EXERCISE PROMPT: Write out the data again exactly, skipping every picture.

EXERCISE INPUT:

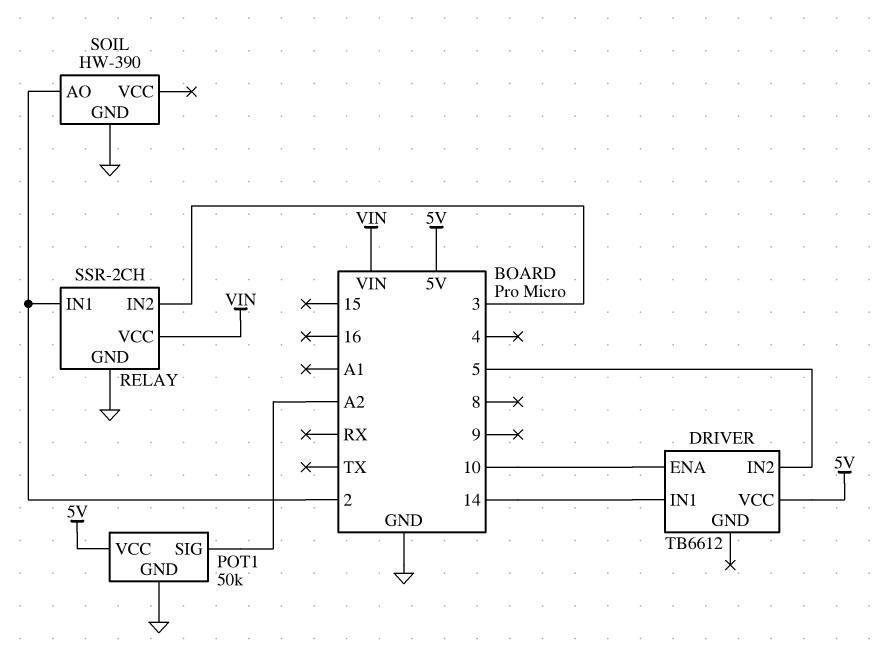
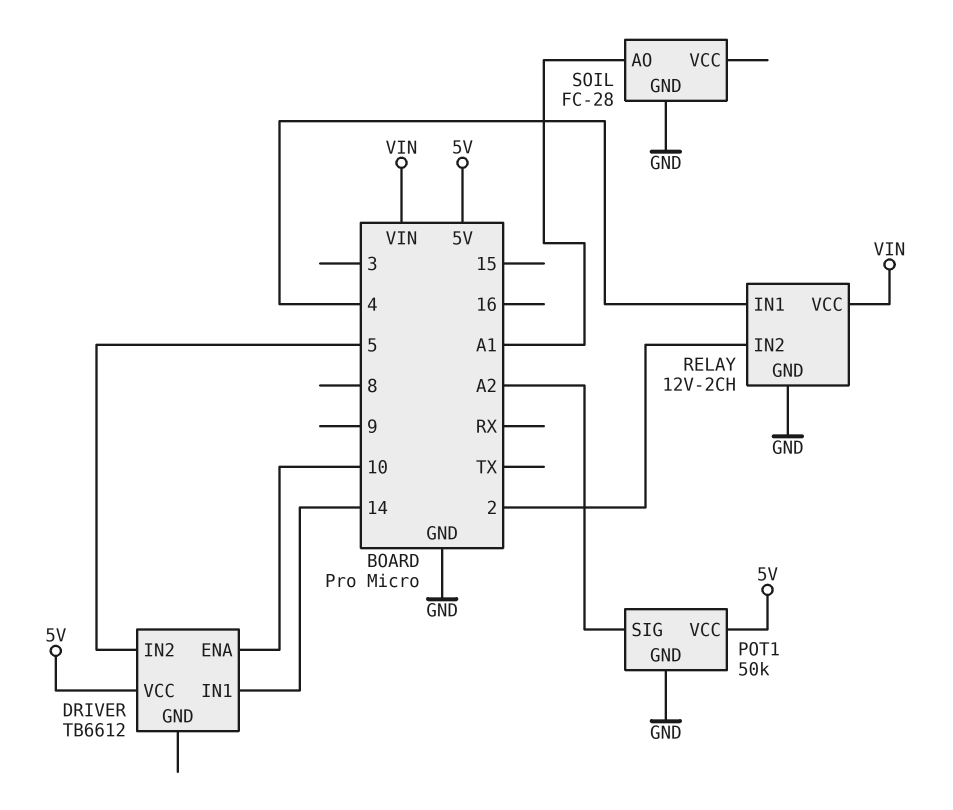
RELAY: SSR-2CH -> 12V-2CH
RELAY pin IN1: 2 -> 4
RELAY pin IN2: 3 -> 2
SOIL: HW-390 -> FC-28
SOIL pin AO: 2 -> A1

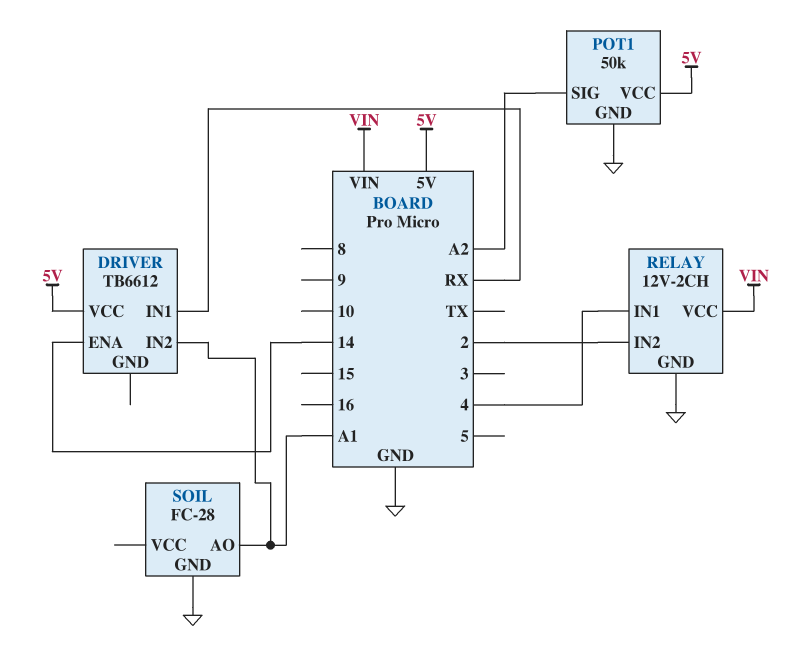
DRIVER pin ENA: 10 -> 14
DRIVER pin IN1: 14 -> RX
DRIVER pin IN2: 5 -> A1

RESULT OF THE TASK:
RELAY: SSR-2CH -> 12V-2CH
RELAY pin IN1: 2 -> 4
RELAY pin IN2: 3 -> 2
SOIL: HW-390 -> FC-28
SOIL pin AO: 2 -> A1

DRIVER pin ENA: 10 -> 14
DRIVER pin IN1: 14 -> RX
DRIVER pin IN2: 5 -> A1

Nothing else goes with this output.